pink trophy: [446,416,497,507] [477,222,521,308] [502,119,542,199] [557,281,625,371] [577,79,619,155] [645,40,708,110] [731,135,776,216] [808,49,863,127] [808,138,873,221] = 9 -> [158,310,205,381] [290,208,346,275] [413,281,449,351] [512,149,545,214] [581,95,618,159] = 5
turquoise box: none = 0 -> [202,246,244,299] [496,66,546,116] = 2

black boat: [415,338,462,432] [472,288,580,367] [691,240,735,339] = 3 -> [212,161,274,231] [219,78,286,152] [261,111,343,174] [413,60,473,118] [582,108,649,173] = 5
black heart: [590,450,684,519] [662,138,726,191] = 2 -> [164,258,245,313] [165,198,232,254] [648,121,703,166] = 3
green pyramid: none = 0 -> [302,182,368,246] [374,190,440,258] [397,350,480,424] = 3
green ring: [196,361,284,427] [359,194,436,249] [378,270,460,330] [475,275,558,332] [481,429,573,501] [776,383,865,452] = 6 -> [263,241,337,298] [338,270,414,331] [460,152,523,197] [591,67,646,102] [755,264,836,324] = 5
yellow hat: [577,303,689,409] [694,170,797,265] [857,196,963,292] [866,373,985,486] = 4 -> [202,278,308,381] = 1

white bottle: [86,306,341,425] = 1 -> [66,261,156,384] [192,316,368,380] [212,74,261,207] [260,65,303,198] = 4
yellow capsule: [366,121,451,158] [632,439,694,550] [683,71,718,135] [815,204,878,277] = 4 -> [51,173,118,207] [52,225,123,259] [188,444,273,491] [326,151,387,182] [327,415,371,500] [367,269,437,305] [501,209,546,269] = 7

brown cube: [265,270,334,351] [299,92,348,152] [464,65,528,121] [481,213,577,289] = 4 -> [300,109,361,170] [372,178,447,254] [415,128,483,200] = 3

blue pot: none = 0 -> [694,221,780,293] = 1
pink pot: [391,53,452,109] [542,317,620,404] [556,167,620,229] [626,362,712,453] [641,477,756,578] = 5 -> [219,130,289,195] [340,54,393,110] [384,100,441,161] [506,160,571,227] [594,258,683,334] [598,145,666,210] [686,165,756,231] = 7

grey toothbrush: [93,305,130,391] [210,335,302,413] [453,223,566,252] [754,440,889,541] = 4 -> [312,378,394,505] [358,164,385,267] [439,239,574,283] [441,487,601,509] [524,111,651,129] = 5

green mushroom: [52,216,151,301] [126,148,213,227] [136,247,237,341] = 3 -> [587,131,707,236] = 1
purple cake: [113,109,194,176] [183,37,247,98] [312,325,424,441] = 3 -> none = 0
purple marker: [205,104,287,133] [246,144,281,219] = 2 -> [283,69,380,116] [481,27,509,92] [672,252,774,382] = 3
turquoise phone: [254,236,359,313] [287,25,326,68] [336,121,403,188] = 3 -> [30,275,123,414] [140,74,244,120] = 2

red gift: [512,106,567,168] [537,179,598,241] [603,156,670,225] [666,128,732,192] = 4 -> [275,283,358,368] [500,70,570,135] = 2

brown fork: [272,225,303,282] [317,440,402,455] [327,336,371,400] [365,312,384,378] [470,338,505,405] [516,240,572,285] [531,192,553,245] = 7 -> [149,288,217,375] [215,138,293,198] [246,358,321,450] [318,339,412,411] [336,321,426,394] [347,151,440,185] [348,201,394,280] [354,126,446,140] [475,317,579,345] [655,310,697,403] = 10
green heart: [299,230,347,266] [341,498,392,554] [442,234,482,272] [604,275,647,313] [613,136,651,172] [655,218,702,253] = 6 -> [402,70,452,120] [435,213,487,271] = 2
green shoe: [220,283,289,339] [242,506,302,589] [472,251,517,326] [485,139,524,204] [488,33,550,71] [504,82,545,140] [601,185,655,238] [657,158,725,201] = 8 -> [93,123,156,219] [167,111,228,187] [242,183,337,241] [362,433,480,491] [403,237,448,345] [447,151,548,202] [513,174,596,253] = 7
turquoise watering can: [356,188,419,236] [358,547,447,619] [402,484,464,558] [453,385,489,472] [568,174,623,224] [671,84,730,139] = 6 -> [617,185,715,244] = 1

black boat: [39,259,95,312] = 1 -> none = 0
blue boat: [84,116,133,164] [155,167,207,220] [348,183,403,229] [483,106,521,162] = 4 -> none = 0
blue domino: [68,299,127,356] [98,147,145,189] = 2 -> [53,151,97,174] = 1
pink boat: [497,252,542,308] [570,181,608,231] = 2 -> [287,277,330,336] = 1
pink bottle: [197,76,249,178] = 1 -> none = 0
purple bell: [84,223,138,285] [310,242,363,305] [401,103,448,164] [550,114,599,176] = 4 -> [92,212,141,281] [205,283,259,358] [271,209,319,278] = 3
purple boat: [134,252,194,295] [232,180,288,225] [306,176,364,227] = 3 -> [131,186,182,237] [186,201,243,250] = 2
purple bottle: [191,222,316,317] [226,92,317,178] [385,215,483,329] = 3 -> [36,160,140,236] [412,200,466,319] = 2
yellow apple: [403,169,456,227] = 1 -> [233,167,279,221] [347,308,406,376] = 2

* _Task prompt_
Check each line of the data above for the word "boat" and copy the ones where it is found.

* _Task answer_
black boat: [415,338,462,432] [472,288,580,367] [691,240,735,339] = 3 -> [212,161,274,231] [219,78,286,152] [261,111,343,174] [413,60,473,118] [582,108,649,173] = 5
black boat: [39,259,95,312] = 1 -> none = 0
blue boat: [84,116,133,164] [155,167,207,220] [348,183,403,229] [483,106,521,162] = 4 -> none = 0
pink boat: [497,252,542,308] [570,181,608,231] = 2 -> [287,277,330,336] = 1
purple boat: [134,252,194,295] [232,180,288,225] [306,176,364,227] = 3 -> [131,186,182,237] [186,201,243,250] = 2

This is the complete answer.